→ **Instructions to follow**:
Please report every line of the entries below that contains the string "instrumentName".

☆ ☆ ☆ ☆ ☆ ☆ ☆

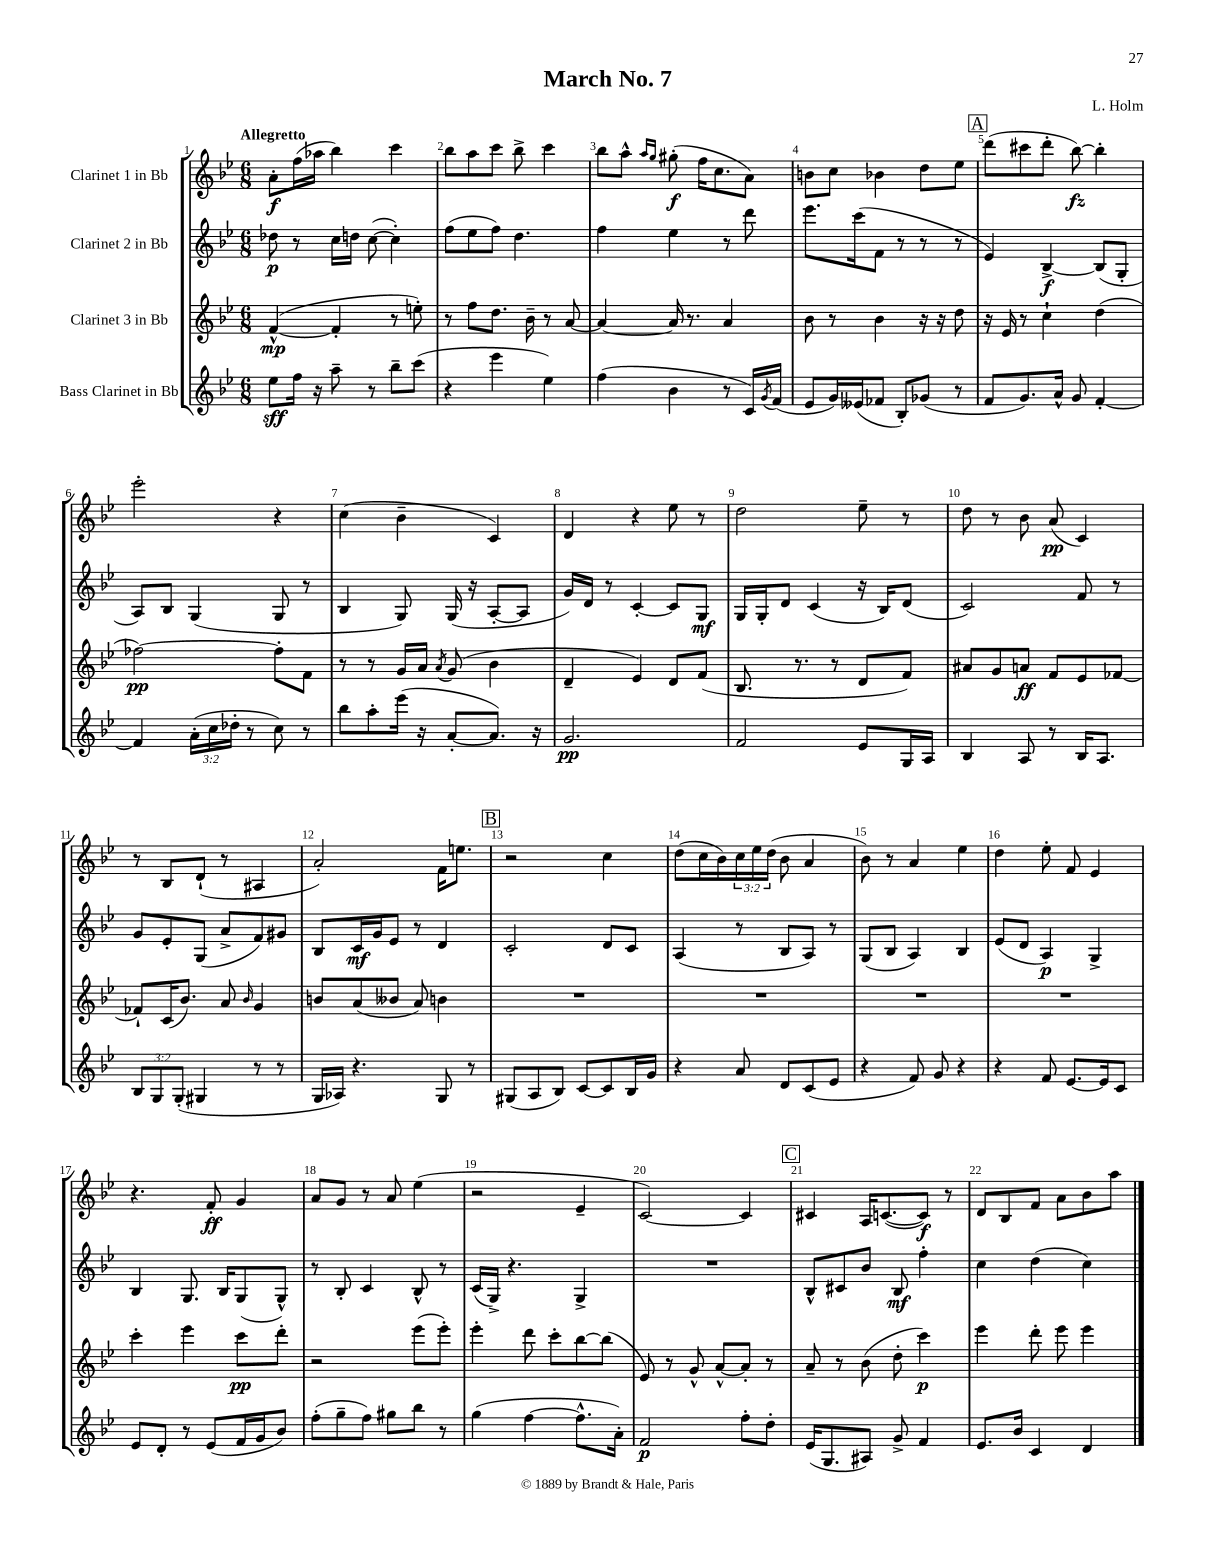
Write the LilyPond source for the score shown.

\header { title = "March No. 7" composer = "L. Holm" }
<<
\new StaffGroup <<
\new Staff = "s0" \with { instrumentName = "Clarinet 1 in Bb" } {
    \clef treble \key bes \major \numericTimeSignature \time 6/8 \override Staff.TupletNumber.text = #tuplet-number::calc-fraction-text \tempo "Allegretto"
    a'8-.\f f''16( aes''16 bes''4) c'''4 |
    bes''8 a''8 c'''8 bes''8-> c'''4 |
    bes''8 a''8-^ \grace { a''16 g''16 } gis''8-.\f( f''16 c''8. a'8) |
    b'8 c''8 bes'4 d''8 ees''8 |
    \mark \markup { \box "A" } d'''8( cis'''8 d'''8-. bes''8~\fz) bes''4-. |
    ees'''2-. r4 |
    c''4( bes'4-- c'4) |
    d'4 r4 ees''8 r8 |
    d''2 ees''8-- r8 |
    d''8 r8 bes'8 a'8\pp( c'4) |
    r8 bes8 d'8-!( r8 ais4 |
    a'2-.) f'16 e''8. |
    \mark \markup { \box "B" } r2 c''4 |
    d''8( c''16 bes'16) \tuplet 3/2 { c''16 ees''16 d''16( } bes'8 a'4 |
    bes'8) r8 a'4 ees''4 |
    d''4 ees''8-. f'8 ees'4 |
    r4. f'8-.\ff g'4 |
    a'8 g'8 r8 a'8 ees''4( |
    r2 ees'4-- |
    c'2~) c'4 |
    \mark \markup { \box "C" } cis'4 a16 c'8.~( c'8\f) r8 |
    d'8 bes8 f'8 a'8 bes'8 a''8 \bar "|." |
}
\new Staff = "s1" \with { instrumentName = "Clarinet 2 in Bb" } {
    \clef treble \key bes \major \numericTimeSignature \time 6/8
    des''8\p r8 c''16 d''16 c''8~( c''4-.) |
    f''8( ees''8 f''8) d''4. |
    f''4 ees''4 r8 d'''8 |
    ees'''8. c'''16( f'8 r8 r8 r8 |
    \mark \markup { \box "A" } ees'4) bes4~->\f bes8( g8-. |
    a8) bes8 g4( g8 r8 |
    bes4 g8) g16( r16 a8~-. a8 |
    g'16) d'16 r8 c'4~-. c'8 g8\mf |
    g16 g16-. d'8 c'4( r16 bes16) d'8( |
    c'2) f'8 r8 |
    g'8 ees'8-. g8( a'8-> f'8) gis'8 |
    bes8 c'16\mf g'16 ees'8 r8 d'4 |
    \mark \markup { \box "B" } c'2-. d'8 c'8 |
    a4( r8 bes8 a8) r8 |
    g8( bes8 a4) bes4 |
    ees'8( d'8 a4\p) g4-> |
    bes4 g8. bes16 g8( g8-^) |
    r8 bes8-. c'4 bes8-^ r8 |
    c'16( g16->) r4. g4-> |
    R2. |
    \mark \markup { \box "C" } bes8-^ cis'8 bes'8 bes8\mf f''4-. |
    c''4 d''4( c''4) \bar "|." |
}
\new Staff = "s2" \with { instrumentName = "Clarinet 3 in Bb" } {
    \clef treble \key bes \major \numericTimeSignature \time 6/8
    f'4~-^\mp( f'4-. r8 e''8-.) |
    r8 f''8 d''8. bes'16-- r8 a'8~ |
    a'4~ a'16 r8. a'4 |
    bes'8 r8 bes'4 r16 r16 d''8 |
    \mark \markup { \box "A" } r16 ees'16 r8 c''4-! d''4( |
    fes''2~\pp) fes''8-. f'8 |
    r8 r8 g'16 a'16 \acciaccatura { a'8 } g'8( bes'4 |
    d'4-- ees'4) d'8 f'8( |
    bes8. r8. r8 d'8 f'8) |
    ais'8 g'8 a'8\ff f'8 ees'8 fes'8~ |
    fes'8-! c'16( bes'8.) a'8 \grace { bes'16 } g'4 |
    b'8 a'8( beses'8 a'8) b'4 |
    \mark \markup { \box "B" } R2. |
    R2. |
    R2. |
    R2. |
    c'''4-. ees'''4 c'''8\pp d'''8-. |
    r2 ees'''8( ees'''8-.) |
    ees'''4-. d'''8 c'''8-. bes''8~ bes''8( |
    ees'8) r8 g'8-^ a'8~-^ a'8-. r8 |
    \mark \markup { \box "C" } a'8-- r8 bes'8( d''8-. c'''4\p) |
    ees'''4 d'''8-. ees'''8 ees'''4 \bar "|." |
}
\new Staff = "s3" \with { instrumentName = "Bass Clarinet in Bb" } {
    \clef treble \key bes \major \numericTimeSignature \time 6/8 \override Staff.TupletNumber.text = #tuplet-number::calc-fraction-text
    ees''8\sff f''16 r16 a''8-- r8 bes''8-- c'''8( |
    r4 ees'''4 ees''4) |
    f''4( bes'4 r8 c'16) \acciaccatura { g'8 } f'16( |
    ees'8 g'16) eeses'16( fes'8 bes8-.) ges'8( r8 |
    \mark \markup { \box "A" } f'8 g'8.) a'16-^ g'8 f'4~-. |
    f'4 \tuplet 3/2 { a'16-.( c''16 des''16-. } r8 c''8) r8 |
    bes''8 a''8-. ees'''16( r16 a'8~-. a'8.) r16 |
    g'2.\pp |
    f'2 ees'8 g16 a16 |
    bes4 a8 r8 bes16 a8. |
    \tuplet 3/2 { bes8 g8 g8-.( } gis4 r8 r8 |
    g16 aes16) r4. g8 r8 |
    \mark \markup { \box "B" } gis8( a8 bes8) c'8~ c'8 bes16 g'16 |
    r4 a'8 d'8 c'8( ees'8 |
    r4 f'8) g'8 r4 |
    r4 f'8 ees'8.~ ees'16 c'8 |
    ees'8 d'8-. r8 ees'8( f'16 g'16 bes'8) |
    f''8-.( g''8-- f''8) gis''8 bes''8 r8 |
    g''4( f''4~ f''8.-^ a'16-.) |
    f'2\p f''8-. d''8-. |
    \mark \markup { \box "C" } ees'16( g8. ais8) g'8-> f'4 |
    ees'8. bes'16 c'4 d'4 \bar "|." |
}
>>
>>
\layout { \context { \Score \override BarNumber.break-visibility = ##(#f #t #t) barNumberVisibility = #all-bar-numbers-visible } }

☆ ☆ ☆ ☆ ☆ ☆ ☆

→ **Task result**:
\new Staff = "s0" \with { instrumentName = "Clarinet 1 in Bb" } {
\new Staff = "s1" \with { instrumentName = "Clarinet 2 in Bb" } {
\new Staff = "s2" \with { instrumentName = "Clarinet 3 in Bb" } {
\new Staff = "s3" \with { instrumentName = "Bass Clarinet in Bb" } {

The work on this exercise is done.